* _WORK ITEM_
Copy out each line of the material below that holds the string "image".

* _GIVEN RECORDS_
§
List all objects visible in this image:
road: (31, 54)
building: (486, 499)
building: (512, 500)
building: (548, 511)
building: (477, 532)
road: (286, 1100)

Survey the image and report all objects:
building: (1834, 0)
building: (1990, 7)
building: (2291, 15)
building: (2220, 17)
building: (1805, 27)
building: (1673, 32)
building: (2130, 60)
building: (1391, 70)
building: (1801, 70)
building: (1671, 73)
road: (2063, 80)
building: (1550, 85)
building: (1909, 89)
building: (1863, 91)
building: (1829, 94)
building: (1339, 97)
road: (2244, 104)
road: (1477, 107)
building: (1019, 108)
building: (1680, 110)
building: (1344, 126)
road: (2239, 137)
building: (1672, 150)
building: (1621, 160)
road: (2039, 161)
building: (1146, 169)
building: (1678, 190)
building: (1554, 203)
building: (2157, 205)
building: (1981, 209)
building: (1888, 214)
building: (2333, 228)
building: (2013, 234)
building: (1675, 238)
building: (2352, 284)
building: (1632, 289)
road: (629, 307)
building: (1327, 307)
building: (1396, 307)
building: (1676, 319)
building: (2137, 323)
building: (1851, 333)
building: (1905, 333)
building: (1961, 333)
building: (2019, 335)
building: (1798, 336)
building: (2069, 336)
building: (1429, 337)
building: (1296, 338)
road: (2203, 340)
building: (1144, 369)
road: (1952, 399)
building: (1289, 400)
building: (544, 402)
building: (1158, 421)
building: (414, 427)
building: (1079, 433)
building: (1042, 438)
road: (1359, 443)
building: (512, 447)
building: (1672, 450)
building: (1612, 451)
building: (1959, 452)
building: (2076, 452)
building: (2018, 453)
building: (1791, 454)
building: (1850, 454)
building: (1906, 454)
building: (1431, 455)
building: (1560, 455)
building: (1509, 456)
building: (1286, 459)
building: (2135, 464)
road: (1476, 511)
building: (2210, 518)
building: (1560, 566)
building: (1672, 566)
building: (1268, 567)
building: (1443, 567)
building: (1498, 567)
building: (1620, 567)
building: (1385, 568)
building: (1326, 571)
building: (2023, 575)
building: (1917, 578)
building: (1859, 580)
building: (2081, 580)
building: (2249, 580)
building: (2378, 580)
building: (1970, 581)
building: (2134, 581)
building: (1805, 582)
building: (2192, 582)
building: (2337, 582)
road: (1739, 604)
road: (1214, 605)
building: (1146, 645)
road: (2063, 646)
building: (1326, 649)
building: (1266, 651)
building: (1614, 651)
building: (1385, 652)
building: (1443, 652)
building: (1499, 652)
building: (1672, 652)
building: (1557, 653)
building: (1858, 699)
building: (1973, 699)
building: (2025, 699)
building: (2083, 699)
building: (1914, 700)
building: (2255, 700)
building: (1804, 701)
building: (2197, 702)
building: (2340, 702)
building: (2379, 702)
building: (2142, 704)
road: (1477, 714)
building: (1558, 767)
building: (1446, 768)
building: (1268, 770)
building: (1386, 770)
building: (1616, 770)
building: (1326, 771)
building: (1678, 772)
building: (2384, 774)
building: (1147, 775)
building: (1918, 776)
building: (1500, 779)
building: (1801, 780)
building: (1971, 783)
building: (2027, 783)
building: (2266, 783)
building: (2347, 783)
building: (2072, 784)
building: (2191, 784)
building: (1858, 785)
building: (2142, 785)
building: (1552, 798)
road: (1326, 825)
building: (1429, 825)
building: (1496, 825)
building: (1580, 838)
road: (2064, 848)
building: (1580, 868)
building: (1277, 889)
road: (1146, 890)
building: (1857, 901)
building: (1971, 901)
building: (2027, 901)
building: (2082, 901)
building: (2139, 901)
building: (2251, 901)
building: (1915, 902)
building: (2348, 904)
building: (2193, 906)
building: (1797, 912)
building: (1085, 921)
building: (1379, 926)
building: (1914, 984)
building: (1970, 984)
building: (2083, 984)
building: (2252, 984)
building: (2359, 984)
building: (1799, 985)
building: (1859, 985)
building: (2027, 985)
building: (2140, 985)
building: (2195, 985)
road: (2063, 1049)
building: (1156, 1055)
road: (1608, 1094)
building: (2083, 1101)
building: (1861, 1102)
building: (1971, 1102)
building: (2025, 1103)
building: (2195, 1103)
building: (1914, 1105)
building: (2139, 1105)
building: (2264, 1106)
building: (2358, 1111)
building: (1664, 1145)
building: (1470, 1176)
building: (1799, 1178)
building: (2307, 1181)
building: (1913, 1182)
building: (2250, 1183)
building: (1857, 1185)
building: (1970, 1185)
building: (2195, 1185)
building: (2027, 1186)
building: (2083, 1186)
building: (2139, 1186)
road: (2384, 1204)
§
* _SOLUTION FOR THIS EXERCISE_
List all objects visible in this image:
Survey the image and report all objects:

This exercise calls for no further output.